* _WHAT IS BEING ASKED_:
Starting at the line containing "SCALE2: NAU7802 -> CS1237" and ending at the line containing "SCALE2 pin SCK: 5 -> 9", transcribe the listing below exactly. Keep both end lines, skip the pictures, and copy nothing else.

* _GIVEN DATA_:
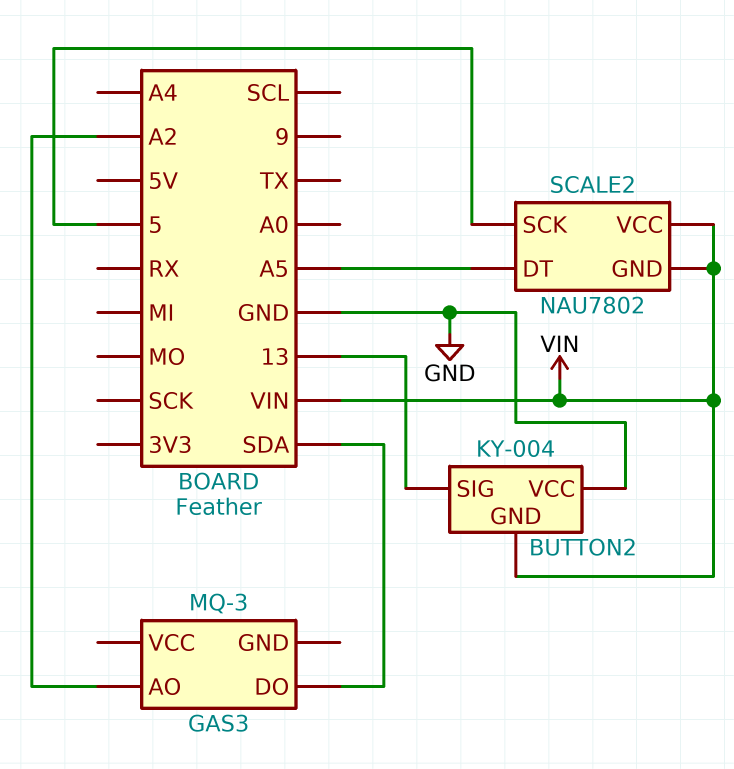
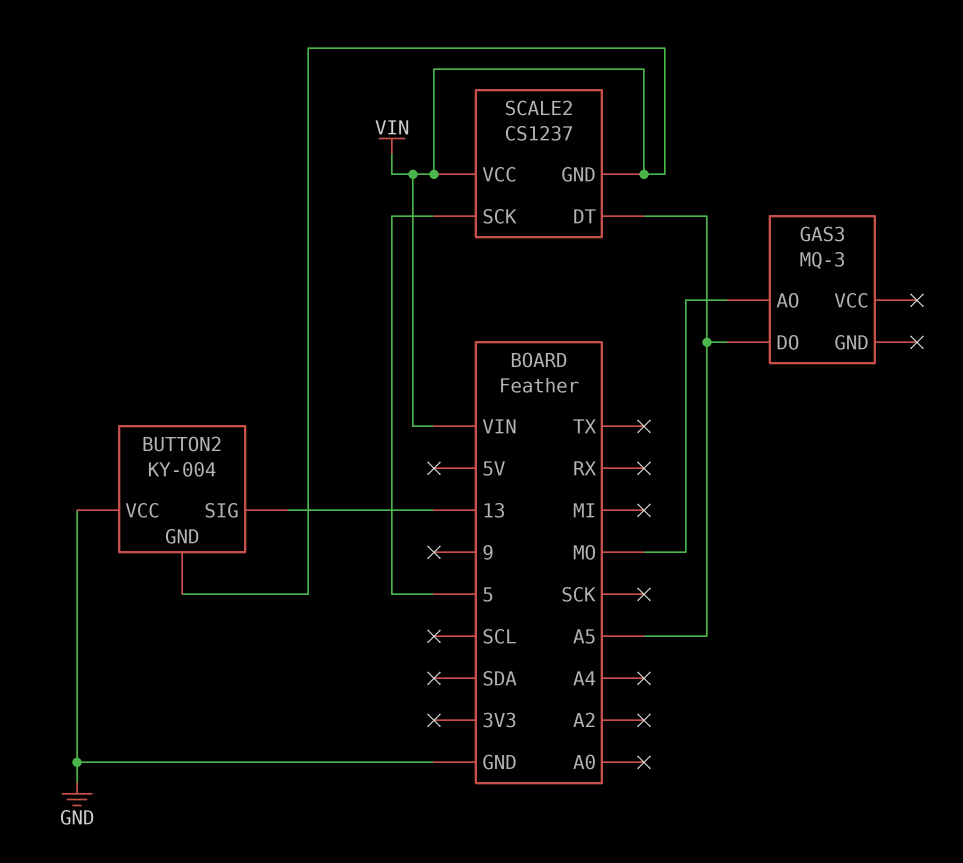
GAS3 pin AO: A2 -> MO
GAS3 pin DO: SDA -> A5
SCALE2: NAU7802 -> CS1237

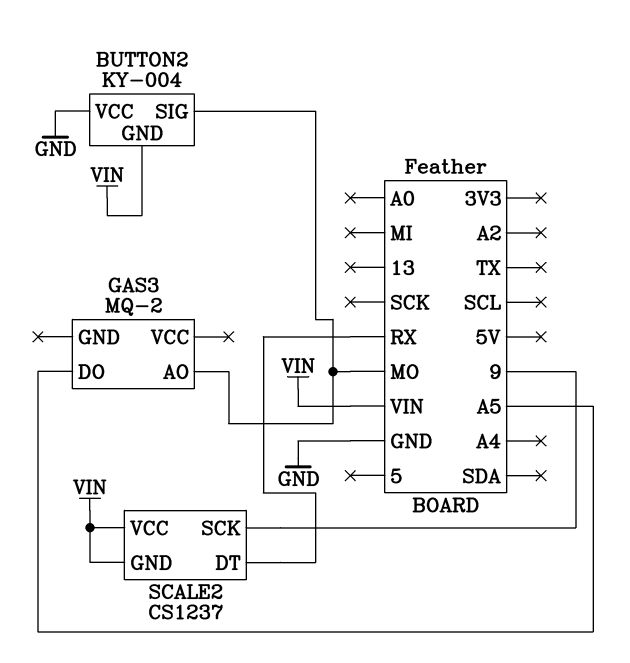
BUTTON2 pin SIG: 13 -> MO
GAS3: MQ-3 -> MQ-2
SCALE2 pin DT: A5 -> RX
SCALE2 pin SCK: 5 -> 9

==

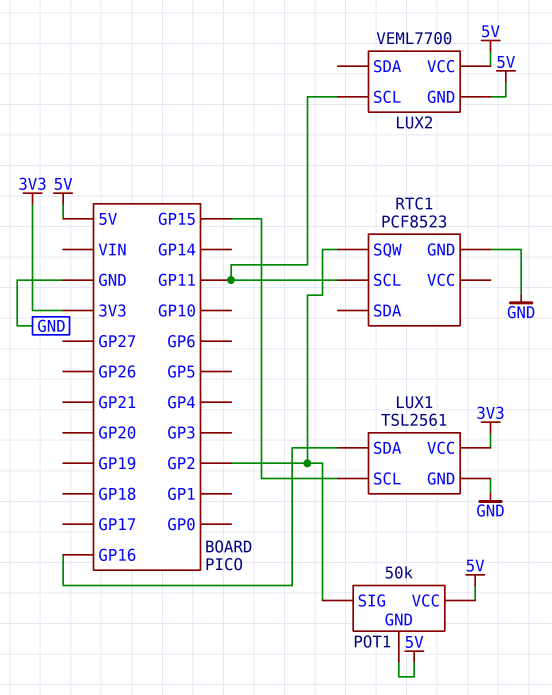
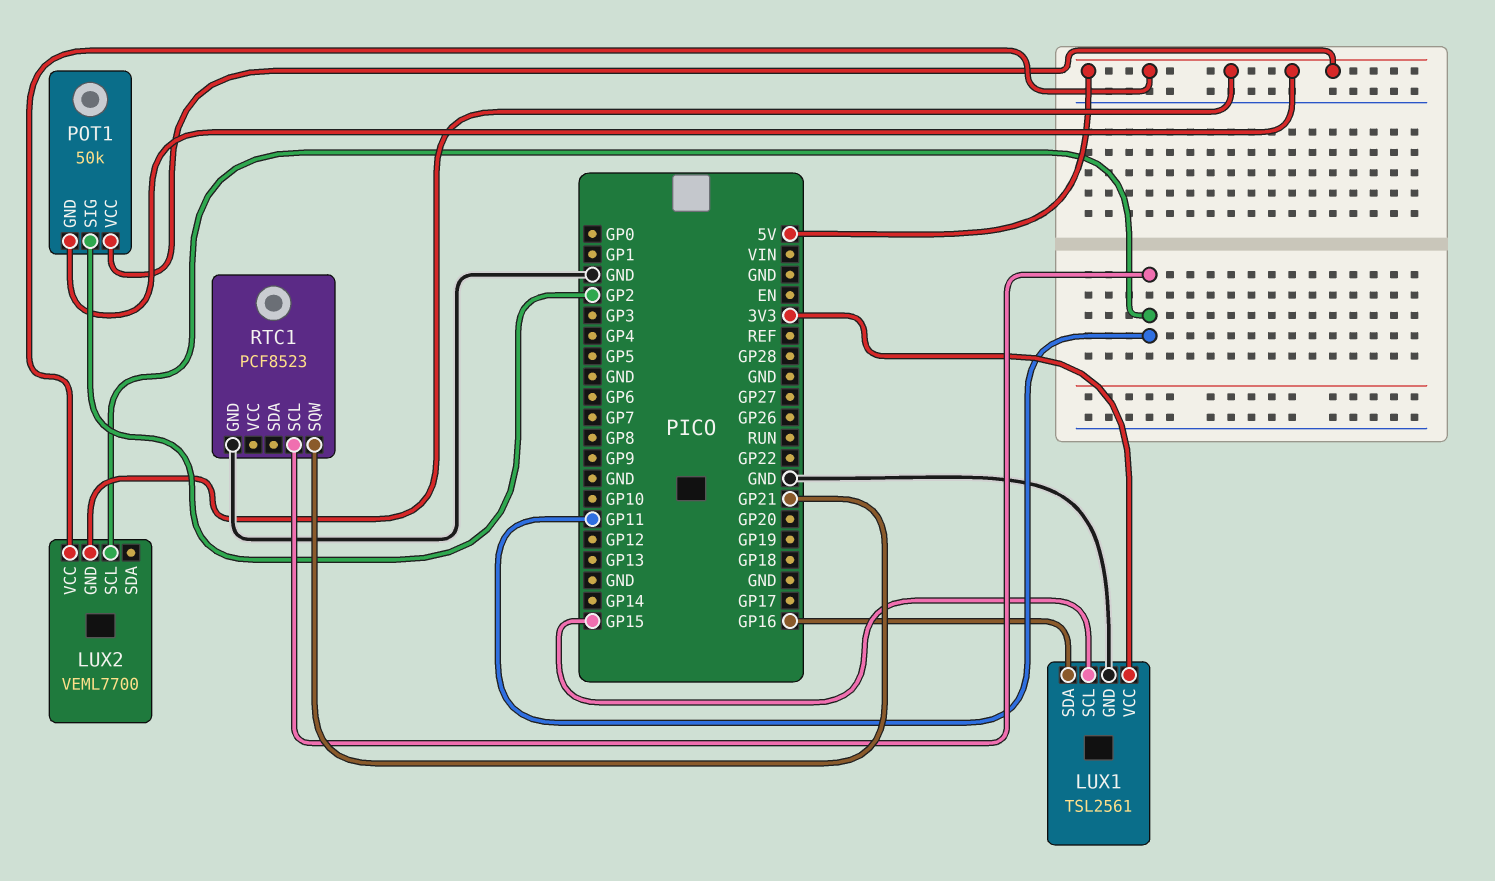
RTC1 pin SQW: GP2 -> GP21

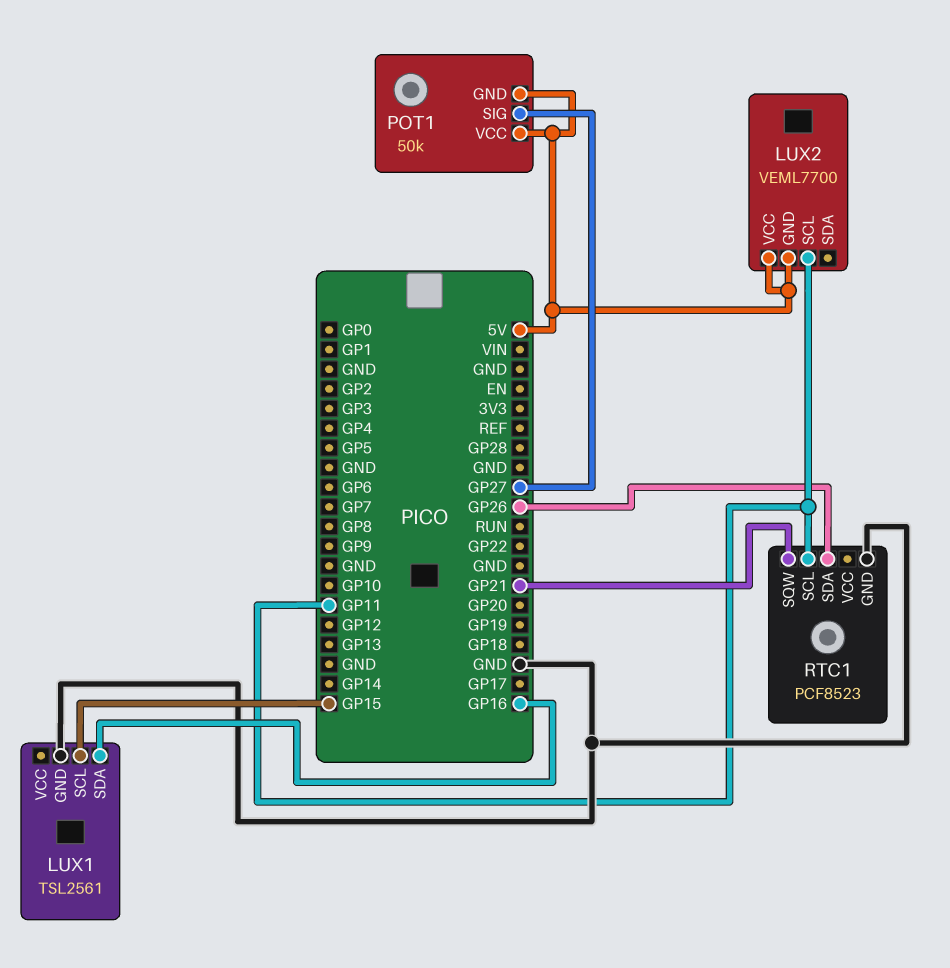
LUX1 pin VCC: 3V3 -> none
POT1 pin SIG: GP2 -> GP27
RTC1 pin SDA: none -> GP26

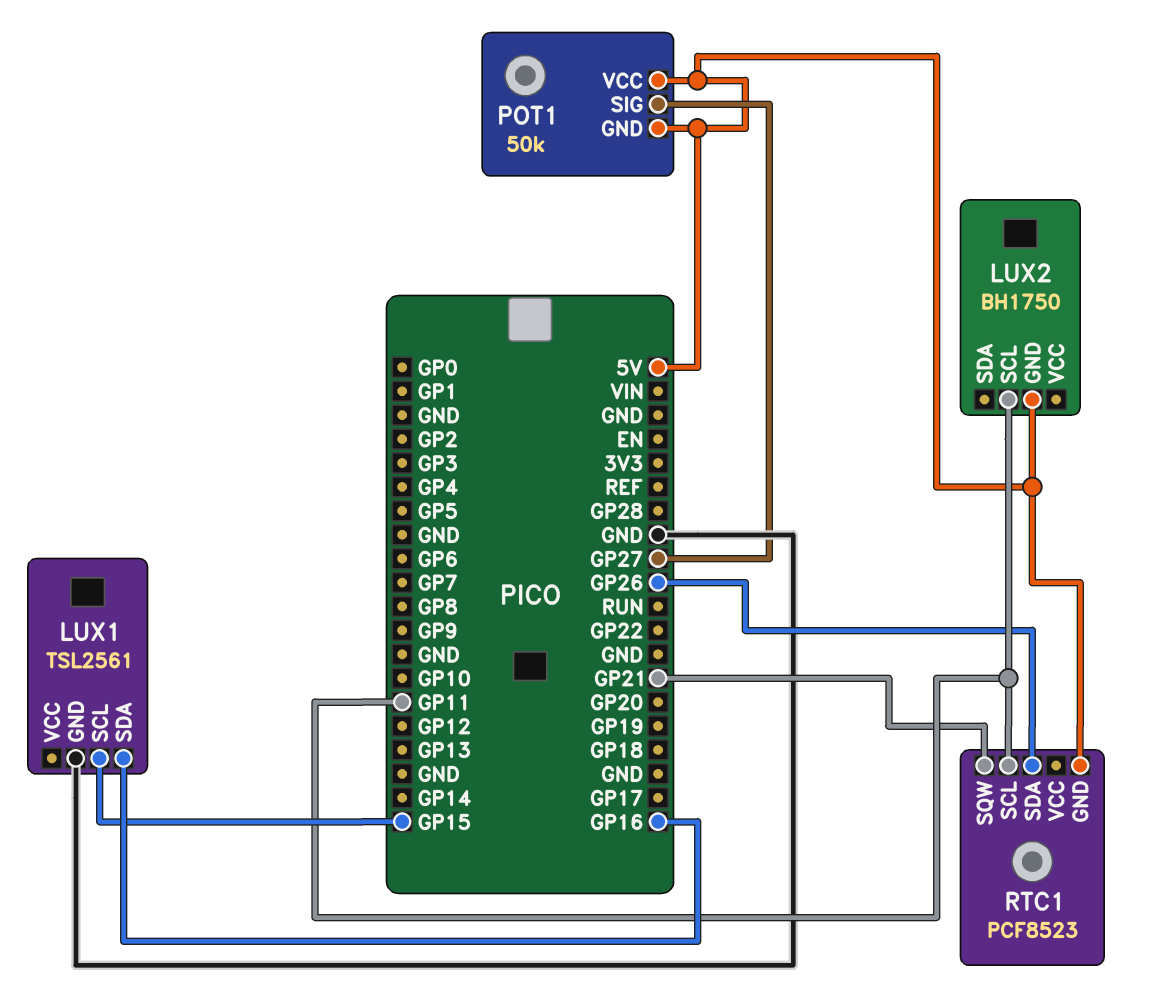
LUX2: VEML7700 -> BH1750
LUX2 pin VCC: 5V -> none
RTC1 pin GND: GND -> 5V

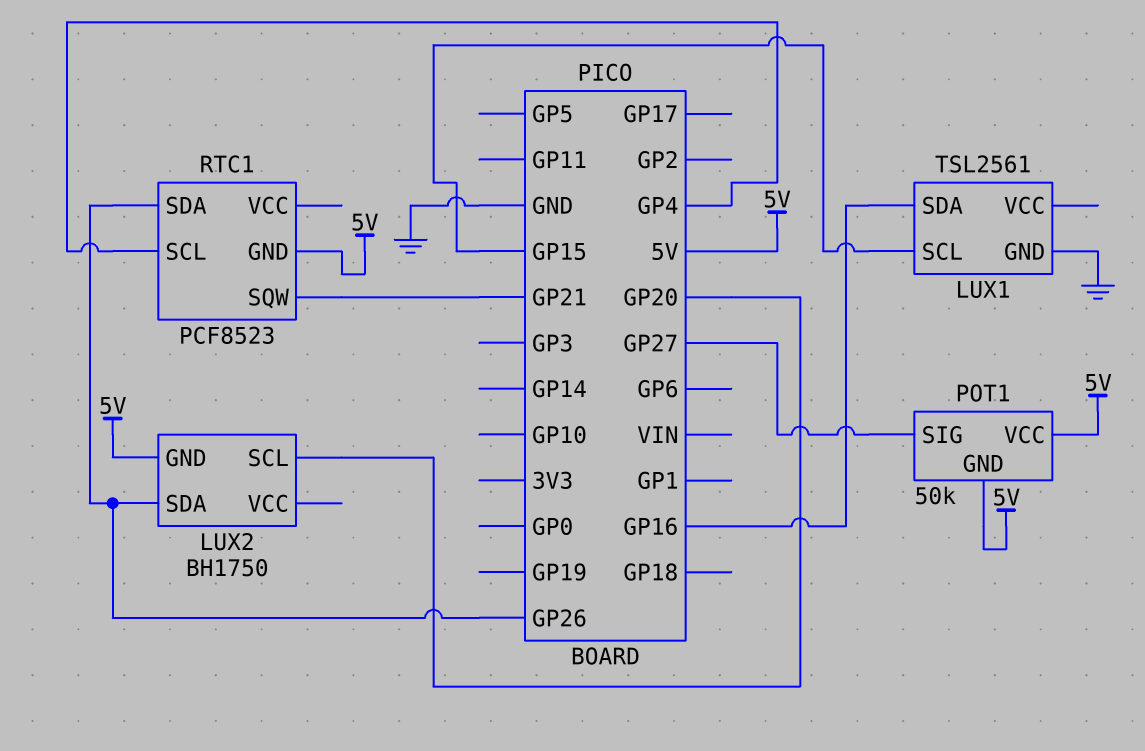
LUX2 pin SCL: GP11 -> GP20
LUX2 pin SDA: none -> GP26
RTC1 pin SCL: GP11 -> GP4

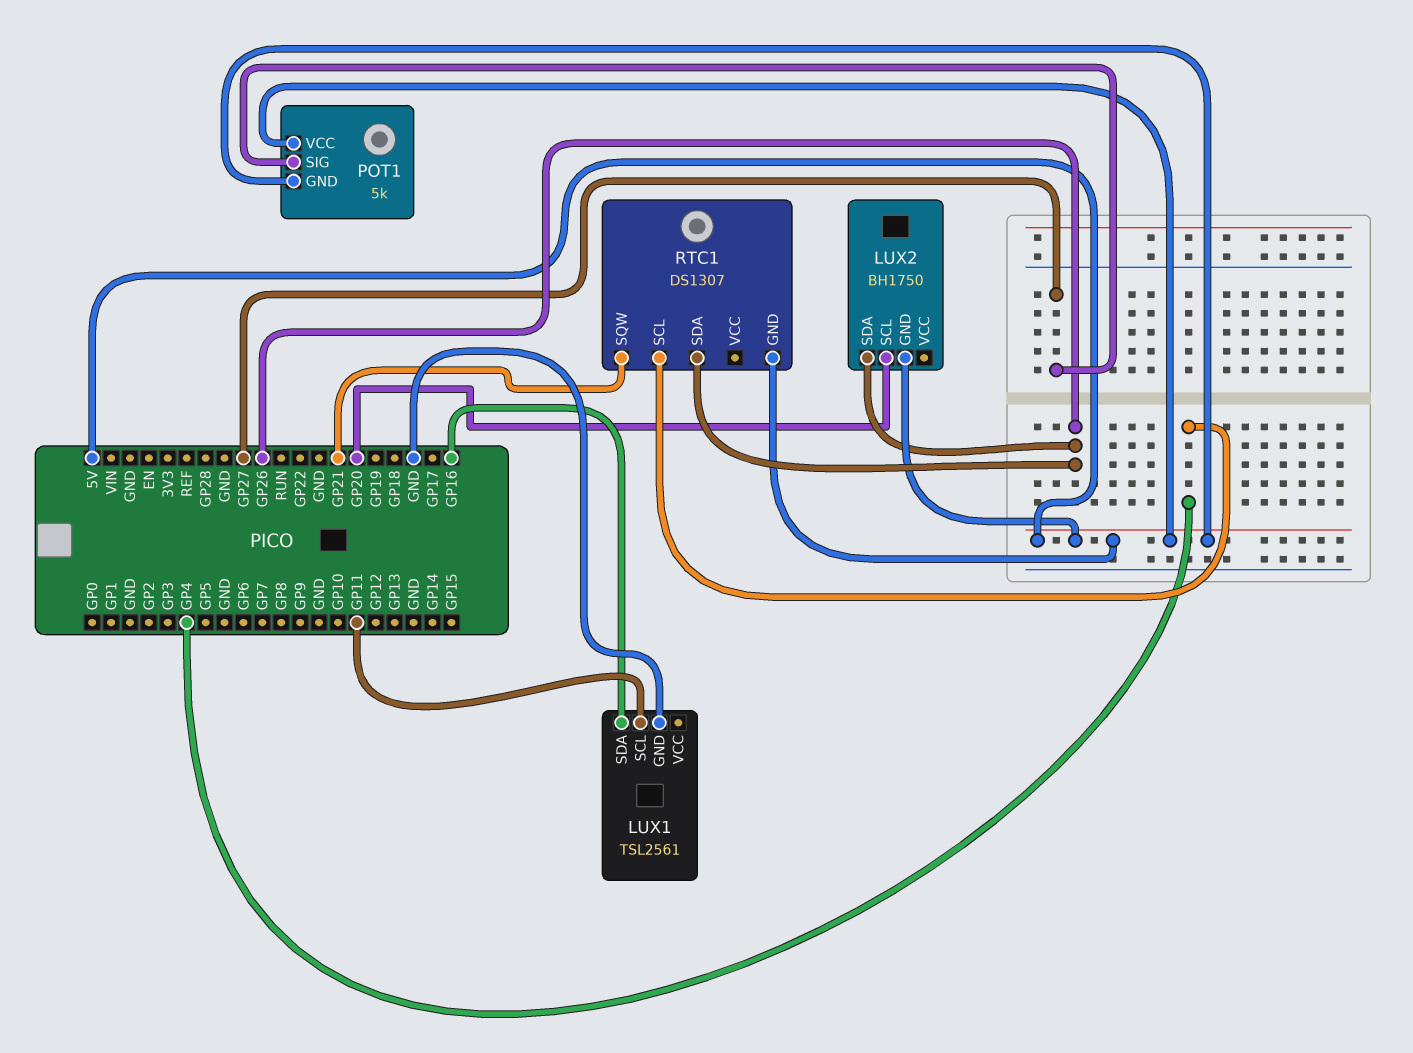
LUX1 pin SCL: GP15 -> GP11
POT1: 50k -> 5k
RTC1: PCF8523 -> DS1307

--

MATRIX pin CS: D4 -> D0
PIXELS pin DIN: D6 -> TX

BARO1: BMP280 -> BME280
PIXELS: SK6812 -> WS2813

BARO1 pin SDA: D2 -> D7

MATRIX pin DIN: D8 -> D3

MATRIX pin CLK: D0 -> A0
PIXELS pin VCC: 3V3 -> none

* _THE ANSWER_:
SCALE2: NAU7802 -> CS1237

BUTTON2 pin SIG: 13 -> MO
GAS3: MQ-3 -> MQ-2
SCALE2 pin DT: A5 -> RX
SCALE2 pin SCK: 5 -> 9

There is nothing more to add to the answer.